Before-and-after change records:
▬▬▬

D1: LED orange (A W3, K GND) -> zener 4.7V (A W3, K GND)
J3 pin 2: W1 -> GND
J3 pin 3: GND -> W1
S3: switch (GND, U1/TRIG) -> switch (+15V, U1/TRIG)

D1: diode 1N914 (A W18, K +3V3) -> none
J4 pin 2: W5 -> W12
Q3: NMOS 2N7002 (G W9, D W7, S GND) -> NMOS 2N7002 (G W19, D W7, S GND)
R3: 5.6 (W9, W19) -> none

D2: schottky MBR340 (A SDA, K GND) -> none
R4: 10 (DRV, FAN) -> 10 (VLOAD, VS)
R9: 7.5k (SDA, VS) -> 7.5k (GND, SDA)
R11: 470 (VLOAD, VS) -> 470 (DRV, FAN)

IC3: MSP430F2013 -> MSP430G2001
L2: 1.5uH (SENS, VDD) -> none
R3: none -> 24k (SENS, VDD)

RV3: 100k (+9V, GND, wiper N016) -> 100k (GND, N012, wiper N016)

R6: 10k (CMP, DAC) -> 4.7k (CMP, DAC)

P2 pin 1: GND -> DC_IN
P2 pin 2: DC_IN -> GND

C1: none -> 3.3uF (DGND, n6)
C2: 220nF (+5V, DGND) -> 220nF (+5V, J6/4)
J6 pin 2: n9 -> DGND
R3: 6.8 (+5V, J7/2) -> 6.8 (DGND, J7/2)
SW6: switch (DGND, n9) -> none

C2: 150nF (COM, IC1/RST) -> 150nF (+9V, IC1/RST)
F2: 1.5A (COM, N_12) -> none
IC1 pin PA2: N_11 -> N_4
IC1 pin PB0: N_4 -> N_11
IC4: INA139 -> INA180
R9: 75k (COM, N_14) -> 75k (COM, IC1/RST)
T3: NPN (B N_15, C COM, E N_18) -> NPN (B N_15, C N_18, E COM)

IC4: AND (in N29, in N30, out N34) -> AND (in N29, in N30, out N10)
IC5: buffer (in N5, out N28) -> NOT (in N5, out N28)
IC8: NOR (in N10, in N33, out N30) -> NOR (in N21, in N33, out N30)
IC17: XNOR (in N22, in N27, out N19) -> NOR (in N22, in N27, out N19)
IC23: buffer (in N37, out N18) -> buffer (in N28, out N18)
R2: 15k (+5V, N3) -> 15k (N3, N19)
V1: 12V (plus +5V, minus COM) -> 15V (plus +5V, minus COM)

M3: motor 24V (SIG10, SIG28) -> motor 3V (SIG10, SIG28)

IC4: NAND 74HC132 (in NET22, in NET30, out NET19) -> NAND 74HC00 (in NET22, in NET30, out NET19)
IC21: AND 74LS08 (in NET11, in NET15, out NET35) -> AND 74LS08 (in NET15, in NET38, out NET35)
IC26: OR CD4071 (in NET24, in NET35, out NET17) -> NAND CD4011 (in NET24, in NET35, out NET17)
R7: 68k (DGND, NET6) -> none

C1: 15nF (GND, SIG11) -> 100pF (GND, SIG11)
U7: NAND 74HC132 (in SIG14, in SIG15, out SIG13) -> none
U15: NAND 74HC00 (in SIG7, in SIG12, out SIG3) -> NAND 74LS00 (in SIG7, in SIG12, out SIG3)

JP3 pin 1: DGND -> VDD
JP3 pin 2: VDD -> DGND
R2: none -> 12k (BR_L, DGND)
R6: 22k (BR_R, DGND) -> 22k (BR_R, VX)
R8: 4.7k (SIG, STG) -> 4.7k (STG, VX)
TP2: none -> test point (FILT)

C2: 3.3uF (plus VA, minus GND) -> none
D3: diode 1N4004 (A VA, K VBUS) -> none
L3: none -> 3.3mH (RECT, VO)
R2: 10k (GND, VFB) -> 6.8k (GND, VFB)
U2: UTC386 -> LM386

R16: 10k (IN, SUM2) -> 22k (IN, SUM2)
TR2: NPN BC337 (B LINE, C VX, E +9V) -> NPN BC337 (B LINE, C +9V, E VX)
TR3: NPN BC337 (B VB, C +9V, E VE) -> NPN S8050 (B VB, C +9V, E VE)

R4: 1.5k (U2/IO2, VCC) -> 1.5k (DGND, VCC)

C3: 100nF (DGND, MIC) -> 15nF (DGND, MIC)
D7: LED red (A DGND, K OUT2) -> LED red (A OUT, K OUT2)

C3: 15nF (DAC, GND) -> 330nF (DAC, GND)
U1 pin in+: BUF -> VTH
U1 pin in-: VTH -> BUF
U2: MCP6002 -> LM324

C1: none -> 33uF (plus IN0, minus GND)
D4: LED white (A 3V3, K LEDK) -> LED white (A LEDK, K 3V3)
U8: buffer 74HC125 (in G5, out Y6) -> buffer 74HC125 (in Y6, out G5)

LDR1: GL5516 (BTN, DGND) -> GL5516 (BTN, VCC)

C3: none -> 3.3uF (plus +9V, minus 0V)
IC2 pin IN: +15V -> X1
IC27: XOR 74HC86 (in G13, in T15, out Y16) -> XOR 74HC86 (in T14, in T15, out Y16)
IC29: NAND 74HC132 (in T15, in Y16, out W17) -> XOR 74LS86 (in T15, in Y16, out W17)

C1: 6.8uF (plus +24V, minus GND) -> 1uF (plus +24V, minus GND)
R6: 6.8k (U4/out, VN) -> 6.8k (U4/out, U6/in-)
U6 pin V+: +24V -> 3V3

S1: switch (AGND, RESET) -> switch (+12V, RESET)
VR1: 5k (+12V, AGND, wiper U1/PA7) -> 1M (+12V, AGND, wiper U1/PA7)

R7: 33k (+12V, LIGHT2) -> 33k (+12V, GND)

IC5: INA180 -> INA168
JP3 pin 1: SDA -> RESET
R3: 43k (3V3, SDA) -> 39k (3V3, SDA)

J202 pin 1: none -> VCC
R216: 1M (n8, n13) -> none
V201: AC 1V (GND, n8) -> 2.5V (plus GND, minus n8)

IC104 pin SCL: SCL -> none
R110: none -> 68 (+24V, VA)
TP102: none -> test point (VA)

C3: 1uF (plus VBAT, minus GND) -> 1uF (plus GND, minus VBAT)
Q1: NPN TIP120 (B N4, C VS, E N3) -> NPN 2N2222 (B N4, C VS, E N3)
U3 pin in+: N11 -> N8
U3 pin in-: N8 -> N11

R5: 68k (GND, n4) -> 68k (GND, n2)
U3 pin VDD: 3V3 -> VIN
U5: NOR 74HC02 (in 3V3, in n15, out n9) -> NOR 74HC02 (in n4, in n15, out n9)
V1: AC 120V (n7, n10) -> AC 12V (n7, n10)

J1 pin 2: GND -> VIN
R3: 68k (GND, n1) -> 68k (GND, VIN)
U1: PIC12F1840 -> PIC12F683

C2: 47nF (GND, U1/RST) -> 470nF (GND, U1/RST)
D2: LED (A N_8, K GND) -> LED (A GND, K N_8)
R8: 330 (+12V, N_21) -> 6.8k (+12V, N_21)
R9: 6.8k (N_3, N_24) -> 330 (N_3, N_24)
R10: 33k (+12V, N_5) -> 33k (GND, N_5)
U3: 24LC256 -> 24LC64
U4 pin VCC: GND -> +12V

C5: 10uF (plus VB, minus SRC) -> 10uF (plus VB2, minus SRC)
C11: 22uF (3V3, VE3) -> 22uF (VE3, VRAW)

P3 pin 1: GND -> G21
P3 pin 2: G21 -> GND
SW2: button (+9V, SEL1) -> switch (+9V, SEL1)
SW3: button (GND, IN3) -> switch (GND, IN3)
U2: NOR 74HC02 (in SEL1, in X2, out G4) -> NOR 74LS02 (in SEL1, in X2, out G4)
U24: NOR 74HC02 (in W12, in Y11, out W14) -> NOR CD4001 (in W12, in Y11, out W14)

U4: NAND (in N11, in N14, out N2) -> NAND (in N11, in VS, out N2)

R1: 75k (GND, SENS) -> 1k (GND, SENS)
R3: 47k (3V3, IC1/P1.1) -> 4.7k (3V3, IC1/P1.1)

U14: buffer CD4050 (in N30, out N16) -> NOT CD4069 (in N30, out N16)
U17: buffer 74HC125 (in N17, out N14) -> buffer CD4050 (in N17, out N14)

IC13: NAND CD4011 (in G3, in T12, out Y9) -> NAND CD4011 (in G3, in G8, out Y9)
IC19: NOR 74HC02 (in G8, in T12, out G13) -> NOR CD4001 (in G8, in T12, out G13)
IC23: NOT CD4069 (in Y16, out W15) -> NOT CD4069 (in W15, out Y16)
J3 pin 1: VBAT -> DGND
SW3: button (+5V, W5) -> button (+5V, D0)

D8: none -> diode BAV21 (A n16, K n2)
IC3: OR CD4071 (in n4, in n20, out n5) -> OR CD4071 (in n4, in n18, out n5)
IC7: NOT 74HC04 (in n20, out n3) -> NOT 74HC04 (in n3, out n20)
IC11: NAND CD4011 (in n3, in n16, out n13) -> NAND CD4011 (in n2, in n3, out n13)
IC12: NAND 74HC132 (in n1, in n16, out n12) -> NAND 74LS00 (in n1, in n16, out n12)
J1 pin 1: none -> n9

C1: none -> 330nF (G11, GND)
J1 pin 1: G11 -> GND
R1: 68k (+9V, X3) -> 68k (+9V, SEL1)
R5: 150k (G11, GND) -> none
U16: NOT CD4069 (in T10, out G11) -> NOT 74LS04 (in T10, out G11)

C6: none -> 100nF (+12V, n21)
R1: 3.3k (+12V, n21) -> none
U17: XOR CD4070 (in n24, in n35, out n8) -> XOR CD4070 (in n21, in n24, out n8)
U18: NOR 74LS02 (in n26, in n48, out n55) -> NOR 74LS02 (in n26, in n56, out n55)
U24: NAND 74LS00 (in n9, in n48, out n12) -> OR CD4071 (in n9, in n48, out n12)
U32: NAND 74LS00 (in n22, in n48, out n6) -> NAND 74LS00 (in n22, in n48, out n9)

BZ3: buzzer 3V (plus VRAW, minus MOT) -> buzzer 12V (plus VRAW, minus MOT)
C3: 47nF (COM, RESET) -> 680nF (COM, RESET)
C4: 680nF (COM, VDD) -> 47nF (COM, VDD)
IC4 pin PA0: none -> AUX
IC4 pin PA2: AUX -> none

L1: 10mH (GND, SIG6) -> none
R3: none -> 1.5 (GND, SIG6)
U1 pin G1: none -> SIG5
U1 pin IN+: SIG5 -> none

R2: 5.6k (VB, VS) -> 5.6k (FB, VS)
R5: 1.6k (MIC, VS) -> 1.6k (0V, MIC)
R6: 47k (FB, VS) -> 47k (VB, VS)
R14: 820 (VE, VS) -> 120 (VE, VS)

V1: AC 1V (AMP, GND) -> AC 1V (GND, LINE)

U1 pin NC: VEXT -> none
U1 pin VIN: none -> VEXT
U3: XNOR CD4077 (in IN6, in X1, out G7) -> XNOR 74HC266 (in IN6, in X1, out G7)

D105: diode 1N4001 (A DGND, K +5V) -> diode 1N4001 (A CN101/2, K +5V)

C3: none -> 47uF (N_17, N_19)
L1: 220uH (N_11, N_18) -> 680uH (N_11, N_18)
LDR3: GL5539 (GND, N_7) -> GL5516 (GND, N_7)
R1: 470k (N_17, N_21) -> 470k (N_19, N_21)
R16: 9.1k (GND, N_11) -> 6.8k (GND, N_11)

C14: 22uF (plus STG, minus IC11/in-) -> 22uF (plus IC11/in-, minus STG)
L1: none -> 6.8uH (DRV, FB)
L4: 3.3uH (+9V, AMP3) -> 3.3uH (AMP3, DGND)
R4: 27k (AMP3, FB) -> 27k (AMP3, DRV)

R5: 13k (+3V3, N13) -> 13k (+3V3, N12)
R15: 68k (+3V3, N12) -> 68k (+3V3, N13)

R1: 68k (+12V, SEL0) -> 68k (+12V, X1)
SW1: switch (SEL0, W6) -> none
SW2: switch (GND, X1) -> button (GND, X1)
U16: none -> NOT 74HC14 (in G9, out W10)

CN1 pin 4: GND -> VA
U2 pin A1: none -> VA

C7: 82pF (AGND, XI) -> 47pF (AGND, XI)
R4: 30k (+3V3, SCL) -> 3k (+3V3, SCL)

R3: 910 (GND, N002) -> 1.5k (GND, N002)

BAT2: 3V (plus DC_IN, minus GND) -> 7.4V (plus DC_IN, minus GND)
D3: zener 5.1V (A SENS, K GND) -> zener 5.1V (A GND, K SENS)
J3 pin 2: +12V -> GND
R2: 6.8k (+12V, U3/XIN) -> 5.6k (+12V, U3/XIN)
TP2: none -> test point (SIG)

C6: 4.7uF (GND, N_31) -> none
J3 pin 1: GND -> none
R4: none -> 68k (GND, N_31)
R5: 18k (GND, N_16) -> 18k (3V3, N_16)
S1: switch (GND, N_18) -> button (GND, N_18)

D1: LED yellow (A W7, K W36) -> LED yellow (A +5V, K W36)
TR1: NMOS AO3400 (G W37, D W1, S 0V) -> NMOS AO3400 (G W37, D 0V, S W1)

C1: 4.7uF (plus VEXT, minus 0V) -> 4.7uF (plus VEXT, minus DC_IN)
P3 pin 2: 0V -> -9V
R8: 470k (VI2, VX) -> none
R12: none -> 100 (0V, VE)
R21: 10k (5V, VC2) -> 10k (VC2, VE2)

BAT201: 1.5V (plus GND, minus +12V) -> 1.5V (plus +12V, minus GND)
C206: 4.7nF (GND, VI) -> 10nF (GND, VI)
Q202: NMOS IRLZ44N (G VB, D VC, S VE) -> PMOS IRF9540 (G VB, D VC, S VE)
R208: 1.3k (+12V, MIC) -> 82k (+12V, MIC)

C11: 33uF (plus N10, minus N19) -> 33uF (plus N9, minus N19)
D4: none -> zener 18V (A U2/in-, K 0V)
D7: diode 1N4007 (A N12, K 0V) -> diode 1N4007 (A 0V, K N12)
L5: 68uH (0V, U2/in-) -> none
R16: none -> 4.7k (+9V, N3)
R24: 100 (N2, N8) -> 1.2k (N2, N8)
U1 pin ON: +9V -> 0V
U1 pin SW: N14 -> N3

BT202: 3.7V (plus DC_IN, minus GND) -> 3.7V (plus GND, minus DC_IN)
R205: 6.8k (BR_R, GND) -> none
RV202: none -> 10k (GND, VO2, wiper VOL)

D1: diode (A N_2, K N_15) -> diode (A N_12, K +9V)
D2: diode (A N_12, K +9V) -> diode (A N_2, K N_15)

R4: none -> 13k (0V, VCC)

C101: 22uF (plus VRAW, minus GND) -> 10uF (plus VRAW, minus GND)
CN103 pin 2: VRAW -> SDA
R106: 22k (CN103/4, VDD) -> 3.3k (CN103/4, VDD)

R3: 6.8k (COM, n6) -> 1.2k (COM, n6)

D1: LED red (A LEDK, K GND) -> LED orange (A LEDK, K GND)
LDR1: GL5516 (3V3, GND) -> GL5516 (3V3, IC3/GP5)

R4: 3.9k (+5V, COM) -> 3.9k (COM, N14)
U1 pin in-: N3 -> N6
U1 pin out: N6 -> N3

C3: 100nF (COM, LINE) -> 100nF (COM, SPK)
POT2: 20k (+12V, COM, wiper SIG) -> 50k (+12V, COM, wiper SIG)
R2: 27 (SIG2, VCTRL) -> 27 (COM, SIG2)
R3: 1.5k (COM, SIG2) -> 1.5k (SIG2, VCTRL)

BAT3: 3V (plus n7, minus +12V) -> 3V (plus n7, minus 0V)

▬▬▬

- WHAT YOU SHOULD DO
In the data above, find the line with "C3: 100nF (DGND, MIC) -> 15nF (DGND, MIC)" and the line with "SW3: button (GND, IN3) -> switch (GND, IN3)". Retype both, plus every line between them, exactly.

- YOUR SOLUTION
C3: 100nF (DGND, MIC) -> 15nF (DGND, MIC)
D7: LED red (A DGND, K OUT2) -> LED red (A OUT, K OUT2)

C3: 15nF (DAC, GND) -> 330nF (DAC, GND)
U1 pin in+: BUF -> VTH
U1 pin in-: VTH -> BUF
U2: MCP6002 -> LM324

C1: none -> 33uF (plus IN0, minus GND)
D4: LED white (A 3V3, K LEDK) -> LED white (A LEDK, K 3V3)
U8: buffer 74HC125 (in G5, out Y6) -> buffer 74HC125 (in Y6, out G5)

LDR1: GL5516 (BTN, DGND) -> GL5516 (BTN, VCC)

C3: none -> 3.3uF (plus +9V, minus 0V)
IC2 pin IN: +15V -> X1
IC27: XOR 74HC86 (in G13, in T15, out Y16) -> XOR 74HC86 (in T14, in T15, out Y16)
IC29: NAND 74HC132 (in T15, in Y16, out W17) -> XOR 74LS86 (in T15, in Y16, out W17)

C1: 6.8uF (plus +24V, minus GND) -> 1uF (plus +24V, minus GND)
R6: 6.8k (U4/out, VN) -> 6.8k (U4/out, U6/in-)
U6 pin V+: +24V -> 3V3

S1: switch (AGND, RESET) -> switch (+12V, RESET)
VR1: 5k (+12V, AGND, wiper U1/PA7) -> 1M (+12V, AGND, wiper U1/PA7)

R7: 33k (+12V, LIGHT2) -> 33k (+12V, GND)

IC5: INA180 -> INA168
JP3 pin 1: SDA -> RESET
R3: 43k (3V3, SDA) -> 39k (3V3, SDA)

J202 pin 1: none -> VCC
R216: 1M (n8, n13) -> none
V201: AC 1V (GND, n8) -> 2.5V (plus GND, minus n8)

IC104 pin SCL: SCL -> none
R110: none -> 68 (+24V, VA)
TP102: none -> test point (VA)

C3: 1uF (plus VBAT, minus GND) -> 1uF (plus GND, minus VBAT)
Q1: NPN TIP120 (B N4, C VS, E N3) -> NPN 2N2222 (B N4, C VS, E N3)
U3 pin in+: N11 -> N8
U3 pin in-: N8 -> N11

R5: 68k (GND, n4) -> 68k (GND, n2)
U3 pin VDD: 3V3 -> VIN
U5: NOR 74HC02 (in 3V3, in n15, out n9) -> NOR 74HC02 (in n4, in n15, out n9)
V1: AC 120V (n7, n10) -> AC 12V (n7, n10)

J1 pin 2: GND -> VIN
R3: 68k (GND, n1) -> 68k (GND, VIN)
U1: PIC12F1840 -> PIC12F683

C2: 47nF (GND, U1/RST) -> 470nF (GND, U1/RST)
D2: LED (A N_8, K GND) -> LED (A GND, K N_8)
R8: 330 (+12V, N_21) -> 6.8k (+12V, N_21)
R9: 6.8k (N_3, N_24) -> 330 (N_3, N_24)
R10: 33k (+12V, N_5) -> 33k (GND, N_5)
U3: 24LC256 -> 24LC64
U4 pin VCC: GND -> +12V

C5: 10uF (plus VB, minus SRC) -> 10uF (plus VB2, minus SRC)
C11: 22uF (3V3, VE3) -> 22uF (VE3, VRAW)

P3 pin 1: GND -> G21
P3 pin 2: G21 -> GND
SW2: button (+9V, SEL1) -> switch (+9V, SEL1)
SW3: button (GND, IN3) -> switch (GND, IN3)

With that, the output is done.